--- start Exercise input ---

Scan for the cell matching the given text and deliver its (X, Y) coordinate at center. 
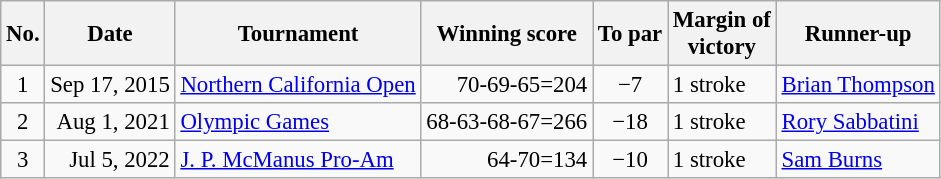
2 (23, 122)
Brian Thompson (858, 85)
Runner-up (858, 34)
Sep 17, 2015 (110, 85)
Olympic Games (298, 122)
Tournament (298, 34)
64-70=134 (507, 160)
−10 (630, 160)
Margin ofvictory (722, 34)
Aug 1, 2021 (110, 122)
Rory Sabbatini (858, 122)
3 (23, 160)
1 (23, 85)
Winning score (507, 34)
No. (23, 34)
−7 (630, 85)
Sam Burns (858, 160)
Date (110, 34)
−18 (630, 122)
J. P. McManus Pro-Am (298, 160)
68-63-68-67=266 (507, 122)
Jul 5, 2022 (110, 160)
Northern California Open (298, 85)
70-69-65=204 (507, 85)
To par (630, 34)
Extract the (X, Y) coordinate from the center of the cell holding the provided text.  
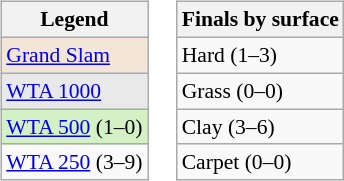
WTA 250 (3–9) (74, 162)
Carpet (0–0) (260, 162)
Grass (0–0) (260, 91)
Clay (3–6) (260, 127)
Hard (1–3) (260, 55)
Finals by surface (260, 20)
WTA 500 (1–0) (74, 127)
Grand Slam (74, 55)
Legend (74, 20)
WTA 1000 (74, 91)
Determine the [X, Y] coordinate at the center of the cell enclosing the given text.  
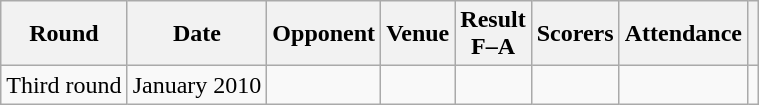
Scorers [575, 34]
Attendance [683, 34]
ResultF–A [493, 34]
January 2010 [197, 85]
Venue [418, 34]
Round [64, 34]
Opponent [324, 34]
Date [197, 34]
Third round [64, 85]
Output the [x, y] coordinate of the center of the cell containing the given text.  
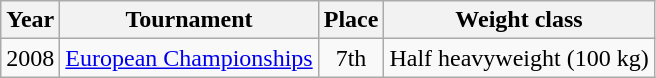
2008 [30, 58]
Place [351, 20]
Year [30, 20]
Half heavyweight (100 kg) [519, 58]
7th [351, 58]
Tournament [189, 20]
European Championships [189, 58]
Weight class [519, 20]
Return (X, Y) of the center of cell containing provided text 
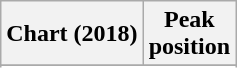
Chart (2018) (72, 34)
Peakposition (189, 34)
Return (X, Y) of the center of cell containing provided text 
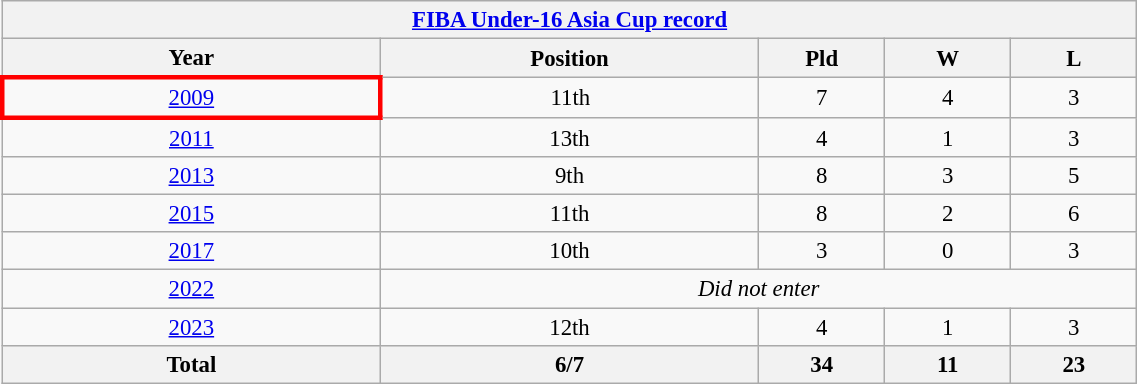
0 (948, 251)
2009 (191, 98)
W (948, 58)
34 (822, 364)
Position (569, 58)
2 (948, 214)
Year (191, 58)
10th (569, 251)
7 (822, 98)
2017 (191, 251)
11 (948, 364)
2023 (191, 327)
9th (569, 176)
2013 (191, 176)
2015 (191, 214)
12th (569, 327)
13th (569, 138)
6/7 (569, 364)
23 (1074, 364)
Did not enter (758, 289)
5 (1074, 176)
2011 (191, 138)
L (1074, 58)
2022 (191, 289)
Total (191, 364)
6 (1074, 214)
FIBA Under-16 Asia Cup record (570, 20)
Pld (822, 58)
Scan for the cell matching the given text and deliver its [X, Y] coordinate at center. 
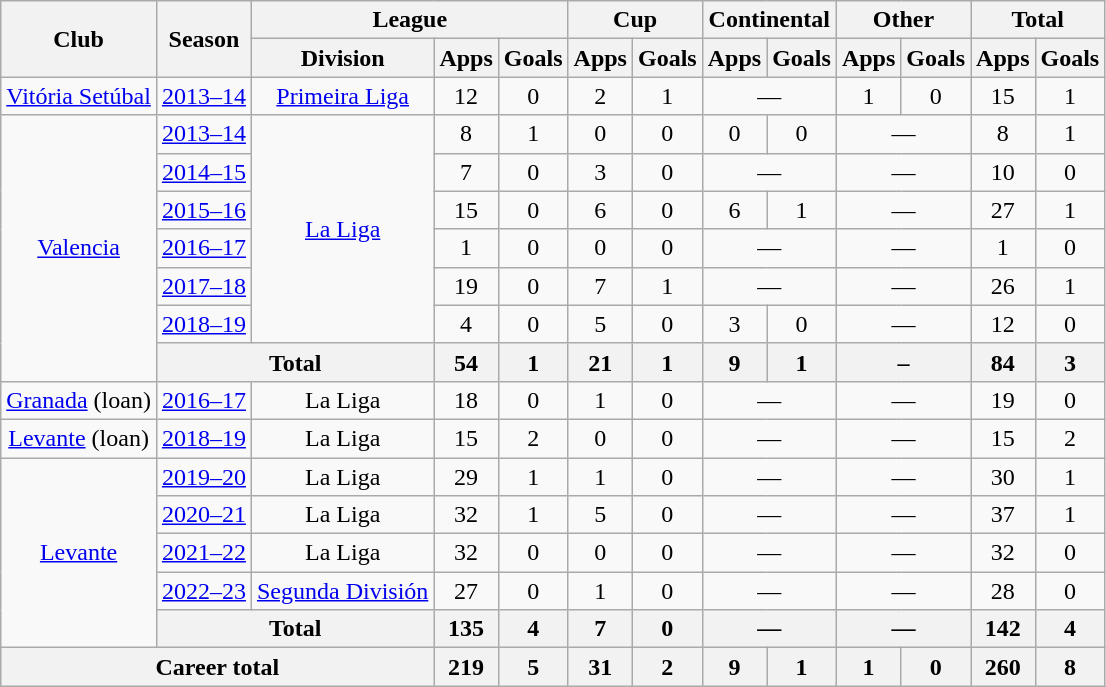
84 [1003, 362]
29 [466, 477]
142 [1003, 629]
Continental [769, 20]
Division [342, 58]
18 [466, 400]
Vitória Setúbal [79, 96]
Levante [79, 553]
– [903, 362]
260 [1003, 667]
Career total [218, 667]
21 [600, 362]
26 [1003, 286]
Granada (loan) [79, 400]
Segunda División [342, 591]
Levante (loan) [79, 438]
2015–16 [204, 210]
28 [1003, 591]
Season [204, 39]
54 [466, 362]
31 [600, 667]
30 [1003, 477]
2014–15 [204, 172]
2019–20 [204, 477]
2022–23 [204, 591]
Club [79, 39]
2020–21 [204, 515]
Cup [635, 20]
Valencia [79, 248]
Other [903, 20]
2017–18 [204, 286]
135 [466, 629]
2021–22 [204, 553]
219 [466, 667]
37 [1003, 515]
10 [1003, 172]
Primeira Liga [342, 96]
League [410, 20]
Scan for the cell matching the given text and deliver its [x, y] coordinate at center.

--- end Exercise input ---

**Task requirements**
Show every line from the listing above that contains the string "loan", matching its case exactly.

**Finished exercise**
Granada (loan) [79, 400]
Levante (loan) [79, 438]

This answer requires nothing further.